Aim of the task ▸ Reproduce exactly the final portion of the data: every line from the one containing "D101: LED (A" through the last line, inclusive.

[Extracted records]
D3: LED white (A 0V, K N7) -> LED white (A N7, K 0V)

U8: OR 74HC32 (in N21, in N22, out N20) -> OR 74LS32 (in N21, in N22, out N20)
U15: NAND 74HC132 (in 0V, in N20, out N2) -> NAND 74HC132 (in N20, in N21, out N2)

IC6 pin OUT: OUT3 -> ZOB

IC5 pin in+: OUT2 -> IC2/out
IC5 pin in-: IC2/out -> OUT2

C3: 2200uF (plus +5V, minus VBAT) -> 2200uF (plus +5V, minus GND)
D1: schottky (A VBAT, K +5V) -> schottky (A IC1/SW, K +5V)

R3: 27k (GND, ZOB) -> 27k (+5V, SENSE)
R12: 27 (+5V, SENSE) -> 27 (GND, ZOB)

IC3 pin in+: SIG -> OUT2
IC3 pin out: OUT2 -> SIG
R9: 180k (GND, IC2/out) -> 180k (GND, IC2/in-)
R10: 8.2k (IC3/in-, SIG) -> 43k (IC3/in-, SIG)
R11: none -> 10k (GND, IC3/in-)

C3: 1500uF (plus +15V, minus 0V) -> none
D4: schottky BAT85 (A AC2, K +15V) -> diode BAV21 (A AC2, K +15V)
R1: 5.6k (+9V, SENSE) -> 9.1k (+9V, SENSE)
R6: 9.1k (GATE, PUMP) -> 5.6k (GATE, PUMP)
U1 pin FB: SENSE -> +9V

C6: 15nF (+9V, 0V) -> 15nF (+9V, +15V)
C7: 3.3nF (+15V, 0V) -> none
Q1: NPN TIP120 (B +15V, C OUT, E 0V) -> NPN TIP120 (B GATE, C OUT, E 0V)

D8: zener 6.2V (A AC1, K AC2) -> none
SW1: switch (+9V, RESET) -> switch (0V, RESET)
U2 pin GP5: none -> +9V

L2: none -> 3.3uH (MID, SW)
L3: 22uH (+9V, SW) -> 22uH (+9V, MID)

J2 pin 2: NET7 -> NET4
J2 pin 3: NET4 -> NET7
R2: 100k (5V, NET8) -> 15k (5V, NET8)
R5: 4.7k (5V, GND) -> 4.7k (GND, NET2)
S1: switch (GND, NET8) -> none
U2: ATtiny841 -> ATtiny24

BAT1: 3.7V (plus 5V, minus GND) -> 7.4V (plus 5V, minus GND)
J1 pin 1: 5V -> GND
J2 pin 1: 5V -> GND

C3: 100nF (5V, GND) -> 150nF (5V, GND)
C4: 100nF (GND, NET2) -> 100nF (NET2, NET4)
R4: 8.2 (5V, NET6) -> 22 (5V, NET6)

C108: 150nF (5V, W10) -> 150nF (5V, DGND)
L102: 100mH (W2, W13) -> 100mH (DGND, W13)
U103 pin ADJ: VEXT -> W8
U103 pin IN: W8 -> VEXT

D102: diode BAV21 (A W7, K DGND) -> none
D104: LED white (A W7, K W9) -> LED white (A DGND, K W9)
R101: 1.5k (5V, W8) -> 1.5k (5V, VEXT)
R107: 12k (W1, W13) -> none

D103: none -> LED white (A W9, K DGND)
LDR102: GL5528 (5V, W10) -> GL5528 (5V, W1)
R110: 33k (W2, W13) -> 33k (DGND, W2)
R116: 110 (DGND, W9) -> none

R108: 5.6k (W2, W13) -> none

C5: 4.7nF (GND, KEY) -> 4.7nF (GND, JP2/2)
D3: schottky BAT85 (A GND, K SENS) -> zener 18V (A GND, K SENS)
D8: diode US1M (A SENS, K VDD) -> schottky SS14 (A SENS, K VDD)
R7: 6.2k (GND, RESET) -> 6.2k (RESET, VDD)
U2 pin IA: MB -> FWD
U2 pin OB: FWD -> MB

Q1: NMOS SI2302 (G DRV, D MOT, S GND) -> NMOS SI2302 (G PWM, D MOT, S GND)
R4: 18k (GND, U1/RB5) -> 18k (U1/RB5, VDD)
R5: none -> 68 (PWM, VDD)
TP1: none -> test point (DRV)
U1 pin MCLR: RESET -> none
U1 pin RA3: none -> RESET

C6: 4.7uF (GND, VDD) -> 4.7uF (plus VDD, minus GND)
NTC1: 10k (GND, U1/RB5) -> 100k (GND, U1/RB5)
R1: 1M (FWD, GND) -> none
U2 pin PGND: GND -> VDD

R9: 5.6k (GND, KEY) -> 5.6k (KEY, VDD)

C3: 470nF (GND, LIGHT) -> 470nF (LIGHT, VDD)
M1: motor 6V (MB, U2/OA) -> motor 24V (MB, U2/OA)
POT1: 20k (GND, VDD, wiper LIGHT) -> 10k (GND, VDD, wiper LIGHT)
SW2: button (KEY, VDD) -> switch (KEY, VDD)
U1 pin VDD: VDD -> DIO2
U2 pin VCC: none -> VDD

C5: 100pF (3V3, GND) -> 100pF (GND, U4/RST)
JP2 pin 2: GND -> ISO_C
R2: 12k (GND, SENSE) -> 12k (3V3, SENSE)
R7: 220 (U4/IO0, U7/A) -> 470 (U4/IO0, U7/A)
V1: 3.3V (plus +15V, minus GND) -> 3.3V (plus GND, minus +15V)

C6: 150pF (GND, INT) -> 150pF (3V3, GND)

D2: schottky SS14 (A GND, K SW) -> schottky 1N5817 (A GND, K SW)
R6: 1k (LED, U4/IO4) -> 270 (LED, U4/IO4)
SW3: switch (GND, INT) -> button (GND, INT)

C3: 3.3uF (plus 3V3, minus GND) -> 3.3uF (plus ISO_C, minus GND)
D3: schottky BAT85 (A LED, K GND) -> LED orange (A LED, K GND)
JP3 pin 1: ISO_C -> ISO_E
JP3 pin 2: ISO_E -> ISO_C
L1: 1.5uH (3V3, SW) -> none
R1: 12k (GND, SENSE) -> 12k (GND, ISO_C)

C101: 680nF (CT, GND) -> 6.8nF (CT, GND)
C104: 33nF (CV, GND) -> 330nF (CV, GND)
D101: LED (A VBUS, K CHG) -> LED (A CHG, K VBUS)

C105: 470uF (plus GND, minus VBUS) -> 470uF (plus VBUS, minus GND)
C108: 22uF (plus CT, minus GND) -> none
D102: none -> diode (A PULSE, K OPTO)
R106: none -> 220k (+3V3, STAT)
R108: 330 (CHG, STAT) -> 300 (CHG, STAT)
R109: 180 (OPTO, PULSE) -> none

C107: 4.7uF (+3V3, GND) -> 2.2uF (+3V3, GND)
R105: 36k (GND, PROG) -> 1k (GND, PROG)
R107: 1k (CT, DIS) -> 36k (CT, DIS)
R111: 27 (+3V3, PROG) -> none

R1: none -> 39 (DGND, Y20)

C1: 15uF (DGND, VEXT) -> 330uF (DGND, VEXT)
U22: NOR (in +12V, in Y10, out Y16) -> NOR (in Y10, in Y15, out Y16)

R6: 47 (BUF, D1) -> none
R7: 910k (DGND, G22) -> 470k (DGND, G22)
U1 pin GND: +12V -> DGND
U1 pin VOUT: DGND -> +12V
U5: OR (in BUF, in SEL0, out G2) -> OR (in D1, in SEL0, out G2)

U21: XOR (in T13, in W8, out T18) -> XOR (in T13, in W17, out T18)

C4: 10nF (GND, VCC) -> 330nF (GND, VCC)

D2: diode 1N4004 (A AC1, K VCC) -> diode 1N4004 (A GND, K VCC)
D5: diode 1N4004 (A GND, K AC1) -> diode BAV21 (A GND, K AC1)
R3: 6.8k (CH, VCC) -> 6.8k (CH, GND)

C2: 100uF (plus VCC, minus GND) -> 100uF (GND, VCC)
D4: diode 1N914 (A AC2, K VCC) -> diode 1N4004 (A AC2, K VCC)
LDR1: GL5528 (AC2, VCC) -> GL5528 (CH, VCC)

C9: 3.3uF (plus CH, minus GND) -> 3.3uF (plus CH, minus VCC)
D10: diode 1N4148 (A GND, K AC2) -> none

Response to this exercise ▸
D101: LED (A VBUS, K CHG) -> LED (A CHG, K VBUS)

C105: 470uF (plus GND, minus VBUS) -> 470uF (plus VBUS, minus GND)
C108: 22uF (plus CT, minus GND) -> none
D102: none -> diode (A PULSE, K OPTO)
R106: none -> 220k (+3V3, STAT)
R108: 330 (CHG, STAT) -> 300 (CHG, STAT)
R109: 180 (OPTO, PULSE) -> none

C107: 4.7uF (+3V3, GND) -> 2.2uF (+3V3, GND)
R105: 36k (GND, PROG) -> 1k (GND, PROG)
R107: 1k (CT, DIS) -> 36k (CT, DIS)
R111: 27 (+3V3, PROG) -> none

R1: none -> 39 (DGND, Y20)

C1: 15uF (DGND, VEXT) -> 330uF (DGND, VEXT)
U22: NOR (in +12V, in Y10, out Y16) -> NOR (in Y10, in Y15, out Y16)

R6: 47 (BUF, D1) -> none
R7: 910k (DGND, G22) -> 470k (DGND, G22)
U1 pin GND: +12V -> DGND
U1 pin VOUT: DGND -> +12V
U5: OR (in BUF, in SEL0, out G2) -> OR (in D1, in SEL0, out G2)

U21: XOR (in T13, in W8, out T18) -> XOR (in T13, in W17, out T18)

C4: 10nF (GND, VCC) -> 330nF (GND, VCC)

D2: diode 1N4004 (A AC1, K VCC) -> diode 1N4004 (A GND, K VCC)
D5: diode 1N4004 (A GND, K AC1) -> diode BAV21 (A GND, K AC1)
R3: 6.8k (CH, VCC) -> 6.8k (CH, GND)

C2: 100uF (plus VCC, minus GND) -> 100uF (GND, VCC)
D4: diode 1N914 (A AC2, K VCC) -> diode 1N4004 (A AC2, K VCC)
LDR1: GL5528 (AC2, VCC) -> GL5528 (CH, VCC)

C9: 3.3uF (plus CH, minus GND) -> 3.3uF (plus CH, minus VCC)
D10: diode 1N4148 (A GND, K AC2) -> none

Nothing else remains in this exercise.